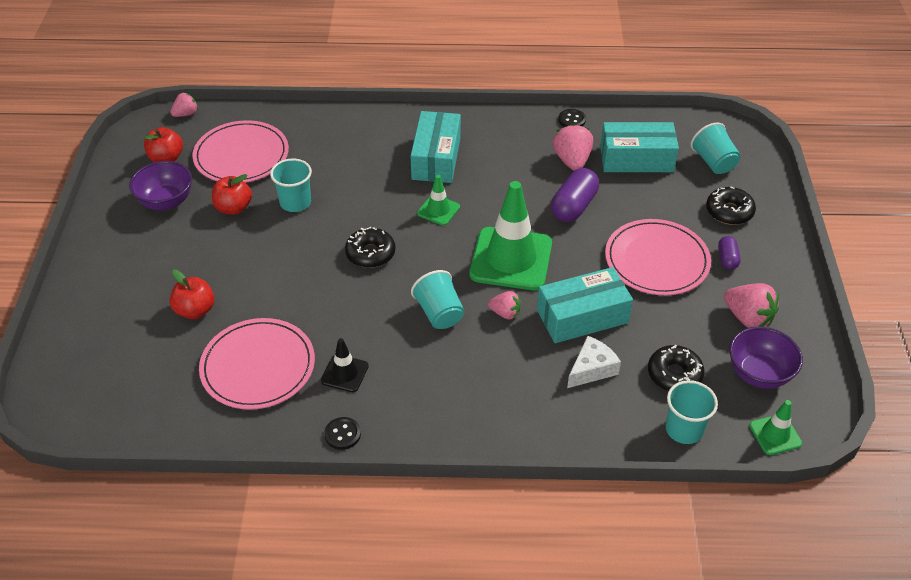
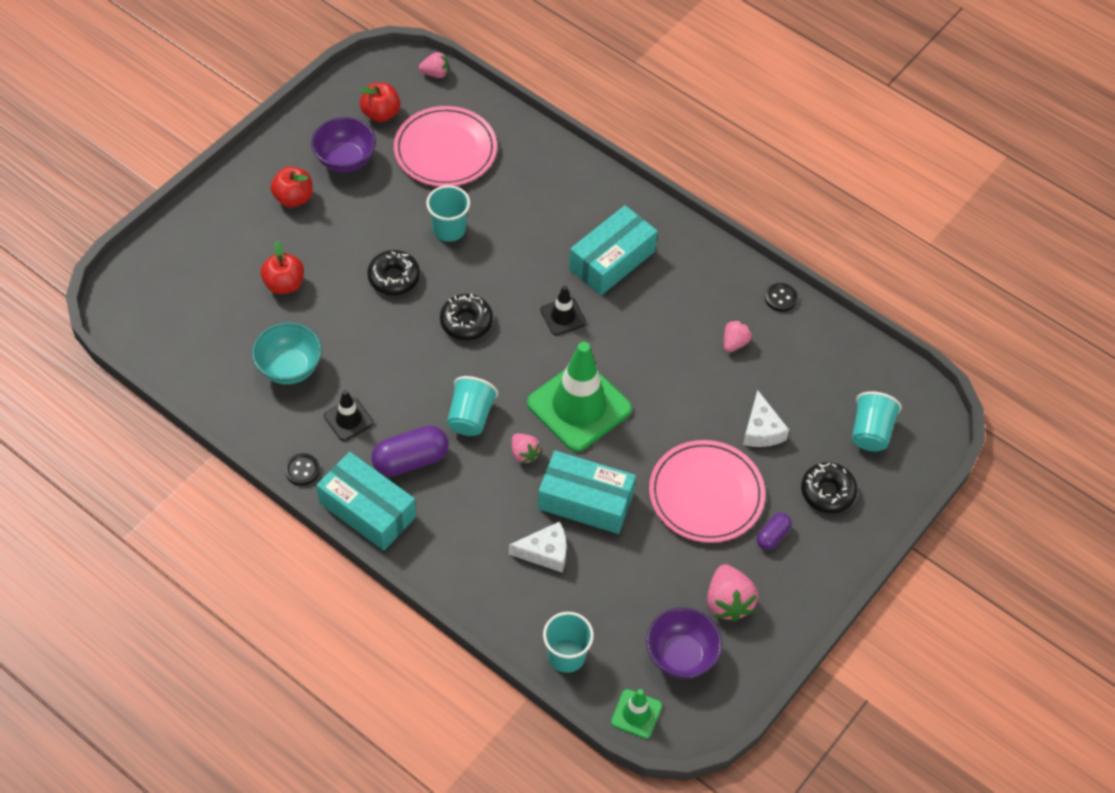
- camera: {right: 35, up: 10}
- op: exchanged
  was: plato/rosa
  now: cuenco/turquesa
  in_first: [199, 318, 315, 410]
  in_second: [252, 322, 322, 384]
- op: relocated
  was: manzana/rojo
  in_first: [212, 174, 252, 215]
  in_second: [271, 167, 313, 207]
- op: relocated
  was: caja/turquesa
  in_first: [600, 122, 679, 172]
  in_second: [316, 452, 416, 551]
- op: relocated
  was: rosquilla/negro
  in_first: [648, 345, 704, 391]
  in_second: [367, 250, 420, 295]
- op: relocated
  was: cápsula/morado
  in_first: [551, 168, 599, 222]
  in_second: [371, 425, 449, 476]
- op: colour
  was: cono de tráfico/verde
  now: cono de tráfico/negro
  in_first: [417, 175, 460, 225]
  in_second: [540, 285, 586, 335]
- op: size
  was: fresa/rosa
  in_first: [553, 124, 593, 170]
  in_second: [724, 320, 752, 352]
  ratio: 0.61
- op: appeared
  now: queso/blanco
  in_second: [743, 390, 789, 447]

EXERCISE BRIEF: Every entry belongs in the answer exactly as written, but no picture does.

SOLUTION TO THE PROBLEM:
- camera: {right: 35, up: 10}
- op: exchanged
  was: plato/rosa
  now: cuenco/turquesa
  in_first: [199, 318, 315, 410]
  in_second: [252, 322, 322, 384]
- op: relocated
  was: manzana/rojo
  in_first: [212, 174, 252, 215]
  in_second: [271, 167, 313, 207]
- op: relocated
  was: caja/turquesa
  in_first: [600, 122, 679, 172]
  in_second: [316, 452, 416, 551]
- op: relocated
  was: rosquilla/negro
  in_first: [648, 345, 704, 391]
  in_second: [367, 250, 420, 295]
- op: relocated
  was: cápsula/morado
  in_first: [551, 168, 599, 222]
  in_second: [371, 425, 449, 476]
- op: colour
  was: cono de tráfico/verde
  now: cono de tráfico/negro
  in_first: [417, 175, 460, 225]
  in_second: [540, 285, 586, 335]
- op: size
  was: fresa/rosa
  in_first: [553, 124, 593, 170]
  in_second: [724, 320, 752, 352]
  ratio: 0.61
- op: appeared
  now: queso/blanco
  in_second: [743, 390, 789, 447]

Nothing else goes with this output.